Task statement:
From the entries that follow, reproduce exactly and only the lines from the line with "C2: 10uF (plus" to the line with "V2: AC 12V (GND, n21) -> AC 12V (VEE, n21)", endpoints included.

Exercise inputs:
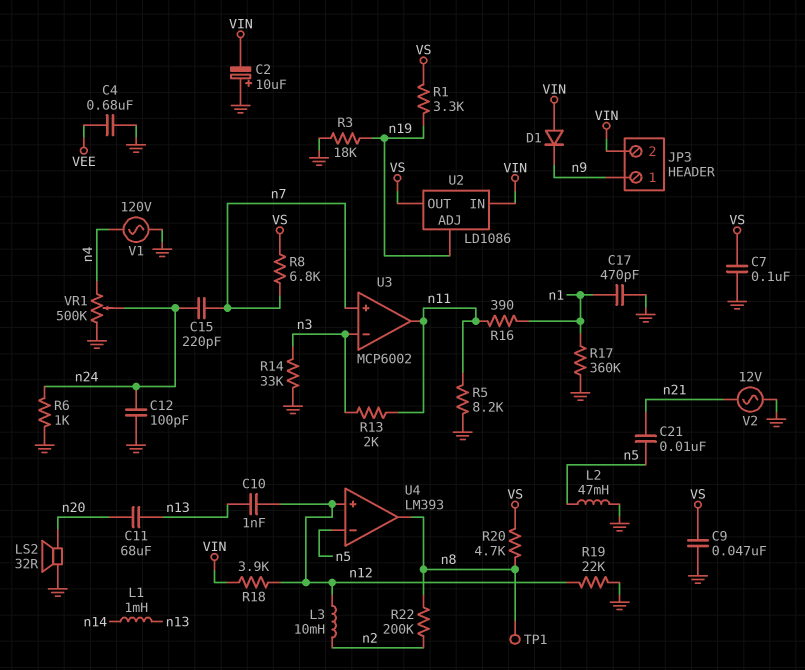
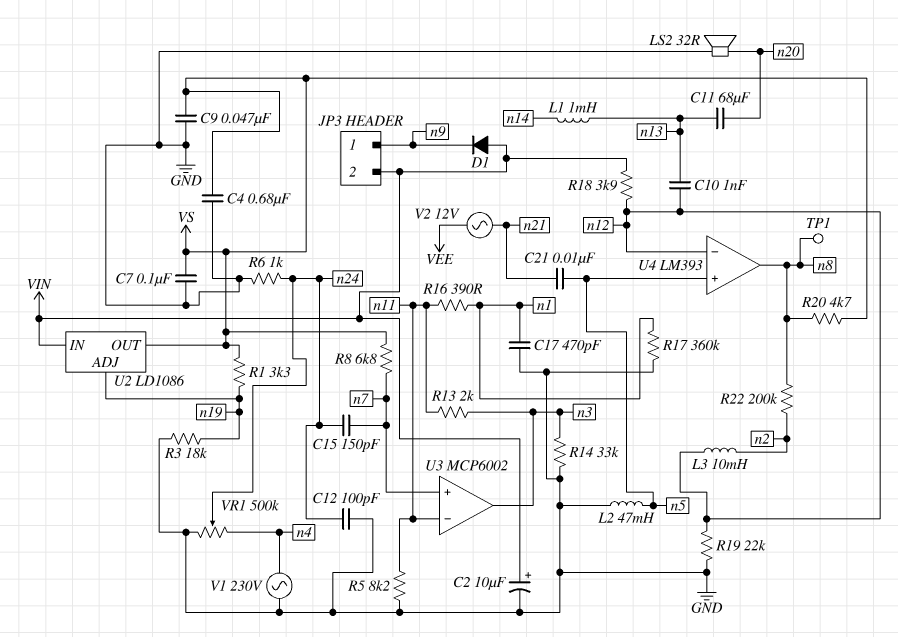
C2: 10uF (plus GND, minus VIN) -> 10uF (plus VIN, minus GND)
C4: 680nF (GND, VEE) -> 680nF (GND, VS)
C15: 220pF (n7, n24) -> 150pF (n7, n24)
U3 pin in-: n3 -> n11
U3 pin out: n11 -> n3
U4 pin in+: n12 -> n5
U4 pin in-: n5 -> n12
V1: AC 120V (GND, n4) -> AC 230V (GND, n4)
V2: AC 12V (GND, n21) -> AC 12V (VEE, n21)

--

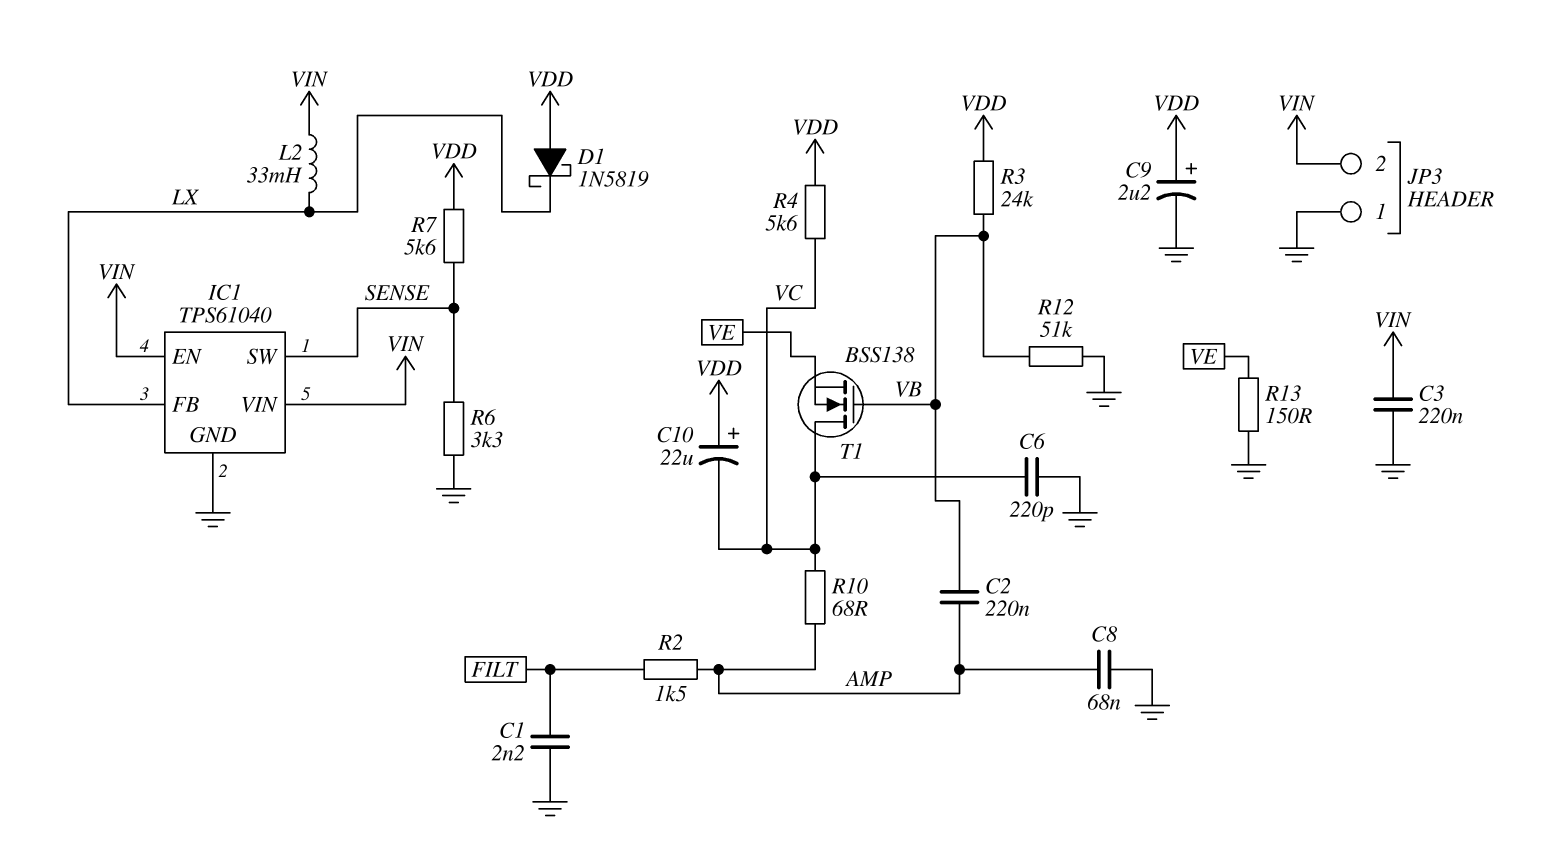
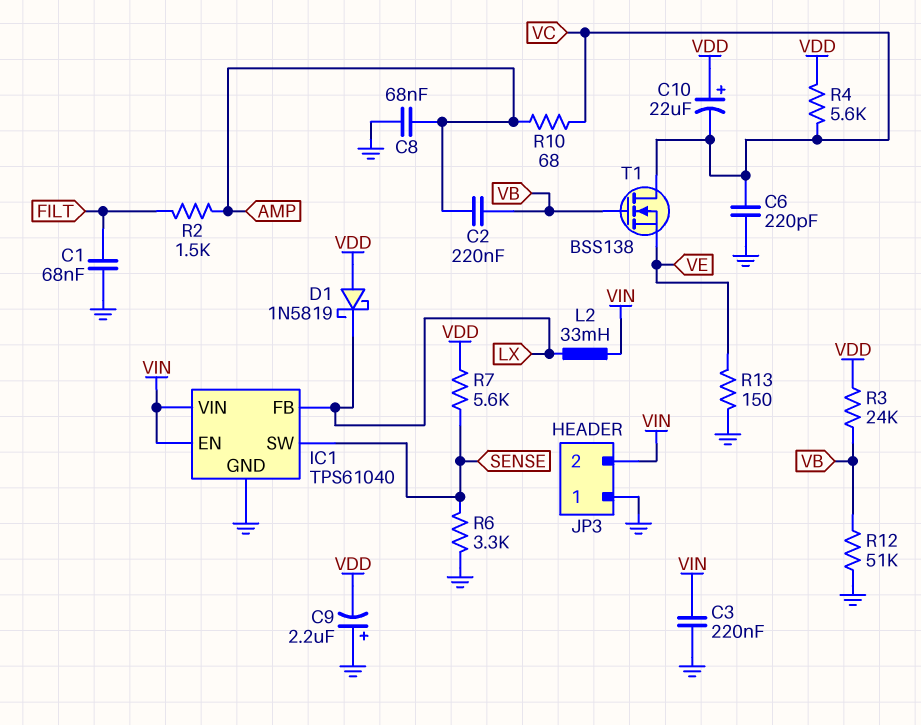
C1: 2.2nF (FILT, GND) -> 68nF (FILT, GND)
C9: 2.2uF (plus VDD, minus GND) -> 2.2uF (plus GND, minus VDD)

Answer for the task:
C2: 10uF (plus GND, minus VIN) -> 10uF (plus VIN, minus GND)
C4: 680nF (GND, VEE) -> 680nF (GND, VS)
C15: 220pF (n7, n24) -> 150pF (n7, n24)
U3 pin in-: n3 -> n11
U3 pin out: n11 -> n3
U4 pin in+: n12 -> n5
U4 pin in-: n5 -> n12
V1: AC 120V (GND, n4) -> AC 230V (GND, n4)
V2: AC 12V (GND, n21) -> AC 12V (VEE, n21)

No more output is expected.